EXERCISE TASK. Return the rows below line for line, with no changes, and leave out the pictures.

ROWS.
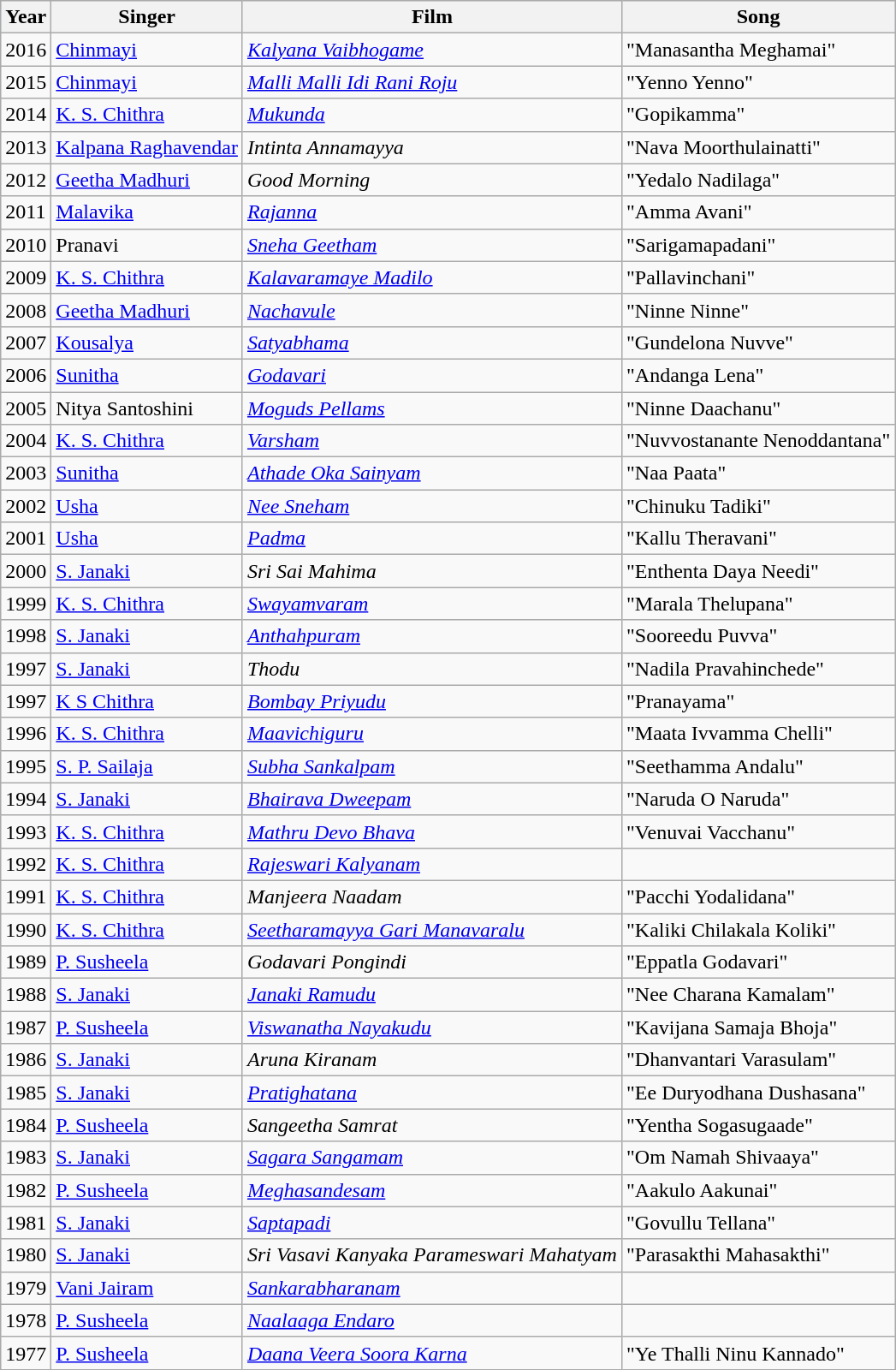
Film (431, 17)
2006 (26, 375)
2013 (26, 147)
"Yenno Yenno" (758, 82)
Singer (147, 17)
Malavika (147, 212)
Sri Sai Mahima (431, 571)
"Venuvai Vacchanu" (758, 831)
"Parasakthi Mahasakthi" (758, 1255)
"Manasantha Meghamai" (758, 50)
Intinta Annamayya (431, 147)
2005 (26, 408)
"Kallu Theravani" (758, 538)
Daana Veera Soora Karna (431, 1352)
1988 (26, 994)
1987 (26, 1027)
Rajeswari Kalyanam (431, 863)
S. P. Sailaja (147, 766)
"Sooreedu Puvva" (758, 636)
Bhairava Dweepam (431, 798)
2014 (26, 115)
1989 (26, 962)
1995 (26, 766)
Vani Jairam (147, 1287)
2001 (26, 538)
Nitya Santoshini (147, 408)
"Amma Avani" (758, 212)
Song (758, 17)
"Nuvvostanante Nenoddantana" (758, 441)
1977 (26, 1352)
K S Chithra (147, 701)
Satyabhama (431, 342)
2011 (26, 212)
2012 (26, 180)
"Nava Moorthulainatti" (758, 147)
1991 (26, 896)
1996 (26, 733)
1993 (26, 831)
1998 (26, 636)
"Aakulo Aakunai" (758, 1190)
"Om Namah Shivaaya" (758, 1157)
Moguds Pellams (431, 408)
Good Morning (431, 180)
1990 (26, 929)
1982 (26, 1190)
1984 (26, 1124)
Subha Sankalpam (431, 766)
2015 (26, 82)
2007 (26, 342)
"Sarigamapadani" (758, 245)
"Nadila Pravahinchede" (758, 668)
Kalavaramaye Madilo (431, 277)
Varsham (431, 441)
1983 (26, 1157)
2003 (26, 473)
"Ninne Ninne" (758, 310)
2000 (26, 571)
Bombay Priyudu (431, 701)
"Naa Paata" (758, 473)
1994 (26, 798)
Nachavule (431, 310)
1978 (26, 1320)
"Gopikamma" (758, 115)
1992 (26, 863)
"Ninne Daachanu" (758, 408)
Year (26, 17)
"Yedalo Nadilaga" (758, 180)
Thodu (431, 668)
Meghasandesam (431, 1190)
Mathru Devo Bhava (431, 831)
"Gundelona Nuvve" (758, 342)
Sneha Geetham (431, 245)
"Nee Charana Kamalam" (758, 994)
"Marala Thelupana" (758, 603)
1999 (26, 603)
Maavichiguru (431, 733)
2016 (26, 50)
Malli Malli Idi Rani Roju (431, 82)
"Pranayama" (758, 701)
1986 (26, 1059)
Manjeera Naadam (431, 896)
Aruna Kiranam (431, 1059)
"Pacchi Yodalidana" (758, 896)
2009 (26, 277)
"Kaliki Chilakala Koliki" (758, 929)
"Yentha Sogasugaade" (758, 1124)
Sangeetha Samrat (431, 1124)
Kalpana Raghavendar (147, 147)
Padma (431, 538)
Godavari (431, 375)
"Eppatla Godavari" (758, 962)
Nee Sneham (431, 506)
Athade Oka Sainyam (431, 473)
Sri Vasavi Kanyaka Parameswari Mahatyam (431, 1255)
"Chinuku Tadiki" (758, 506)
Kousalya (147, 342)
"Pallavinchani" (758, 277)
Sagara Sangamam (431, 1157)
Naalaaga Endaro (431, 1320)
Janaki Ramudu (431, 994)
"Enthenta Daya Needi" (758, 571)
"Kavijana Samaja Bhoja" (758, 1027)
Sankarabharanam (431, 1287)
Pratighatana (431, 1092)
Rajanna (431, 212)
1979 (26, 1287)
Seetharamayya Gari Manavaralu (431, 929)
2008 (26, 310)
Anthahpuram (431, 636)
Swayamvaram (431, 603)
1981 (26, 1222)
2002 (26, 506)
"Ye Thalli Ninu Kannado" (758, 1352)
2004 (26, 441)
Godavari Pongindi (431, 962)
Viswanatha Nayakudu (431, 1027)
Saptapadi (431, 1222)
"Seethamma Andalu" (758, 766)
"Ee Duryodhana Dushasana" (758, 1092)
1980 (26, 1255)
Kalyana Vaibhogame (431, 50)
"Andanga Lena" (758, 375)
"Govullu Tellana" (758, 1222)
2010 (26, 245)
"Dhanvantari Varasulam" (758, 1059)
Mukunda (431, 115)
"Maata Ivvamma Chelli" (758, 733)
"Naruda O Naruda" (758, 798)
Pranavi (147, 245)
1985 (26, 1092)
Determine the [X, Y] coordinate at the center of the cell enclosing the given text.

FINISHED EXERCISE.
Film (431, 17)
2006 (26, 375)
2013 (26, 147)
"Yenno Yenno" (758, 82)
Singer (147, 17)
Malavika (147, 212)
Sri Sai Mahima (431, 571)
"Venuvai Vacchanu" (758, 831)
"Parasakthi Mahasakthi" (758, 1255)
"Manasantha Meghamai" (758, 50)
Intinta Annamayya (431, 147)
2005 (26, 408)
"Kallu Theravani" (758, 538)
Daana Veera Soora Karna (431, 1352)
1988 (26, 994)
1987 (26, 1027)
Rajeswari Kalyanam (431, 863)
S. P. Sailaja (147, 766)
"Sooreedu Puvva" (758, 636)
Bhairava Dweepam (431, 798)
2014 (26, 115)
1989 (26, 962)
1995 (26, 766)
Vani Jairam (147, 1287)
2001 (26, 538)
Nitya Santoshini (147, 408)
"Amma Avani" (758, 212)
Song (758, 17)
"Nuvvostanante Nenoddantana" (758, 441)
1977 (26, 1352)
K S Chithra (147, 701)
Satyabhama (431, 342)
2011 (26, 212)
2012 (26, 180)
"Nava Moorthulainatti" (758, 147)
1991 (26, 896)
1996 (26, 733)
1993 (26, 831)
1998 (26, 636)
"Aakulo Aakunai" (758, 1190)
"Om Namah Shivaaya" (758, 1157)
Moguds Pellams (431, 408)
Good Morning (431, 180)
1990 (26, 929)
1982 (26, 1190)
1984 (26, 1124)
Subha Sankalpam (431, 766)
2015 (26, 82)
2007 (26, 342)
"Sarigamapadani" (758, 245)
"Nadila Pravahinchede" (758, 668)
Kalavaramaye Madilo (431, 277)
Varsham (431, 441)
1983 (26, 1157)
2003 (26, 473)
"Ninne Ninne" (758, 310)
2000 (26, 571)
Bombay Priyudu (431, 701)
"Naa Paata" (758, 473)
1994 (26, 798)
Nachavule (431, 310)
1978 (26, 1320)
"Gopikamma" (758, 115)
1992 (26, 863)
"Ninne Daachanu" (758, 408)
Year (26, 17)
"Yedalo Nadilaga" (758, 180)
Thodu (431, 668)
Meghasandesam (431, 1190)
Mathru Devo Bhava (431, 831)
"Gundelona Nuvve" (758, 342)
Sneha Geetham (431, 245)
"Nee Charana Kamalam" (758, 994)
"Marala Thelupana" (758, 603)
1999 (26, 603)
Maavichiguru (431, 733)
2016 (26, 50)
Malli Malli Idi Rani Roju (431, 82)
"Pranayama" (758, 701)
1986 (26, 1059)
Manjeera Naadam (431, 896)
Aruna Kiranam (431, 1059)
"Pacchi Yodalidana" (758, 896)
2009 (26, 277)
"Kaliki Chilakala Koliki" (758, 929)
"Yentha Sogasugaade" (758, 1124)
Sangeetha Samrat (431, 1124)
Kalpana Raghavendar (147, 147)
Padma (431, 538)
Godavari (431, 375)
"Eppatla Godavari" (758, 962)
Nee Sneham (431, 506)
Athade Oka Sainyam (431, 473)
Sri Vasavi Kanyaka Parameswari Mahatyam (431, 1255)
"Chinuku Tadiki" (758, 506)
Kousalya (147, 342)
"Pallavinchani" (758, 277)
Sagara Sangamam (431, 1157)
Naalaaga Endaro (431, 1320)
Janaki Ramudu (431, 994)
"Enthenta Daya Needi" (758, 571)
"Kavijana Samaja Bhoja" (758, 1027)
Sankarabharanam (431, 1287)
Pratighatana (431, 1092)
Rajanna (431, 212)
1979 (26, 1287)
Seetharamayya Gari Manavaralu (431, 929)
2008 (26, 310)
Anthahpuram (431, 636)
Swayamvaram (431, 603)
1981 (26, 1222)
2002 (26, 506)
"Ye Thalli Ninu Kannado" (758, 1352)
2004 (26, 441)
Godavari Pongindi (431, 962)
Viswanatha Nayakudu (431, 1027)
Saptapadi (431, 1222)
"Seethamma Andalu" (758, 766)
"Ee Duryodhana Dushasana" (758, 1092)
1980 (26, 1255)
Kalyana Vaibhogame (431, 50)
"Andanga Lena" (758, 375)
"Govullu Tellana" (758, 1222)
2010 (26, 245)
"Dhanvantari Varasulam" (758, 1059)
Mukunda (431, 115)
"Maata Ivvamma Chelli" (758, 733)
"Naruda O Naruda" (758, 798)
Pranavi (147, 245)
1985 (26, 1092)
Determine the [X, Y] coordinate at the center of the cell enclosing the given text.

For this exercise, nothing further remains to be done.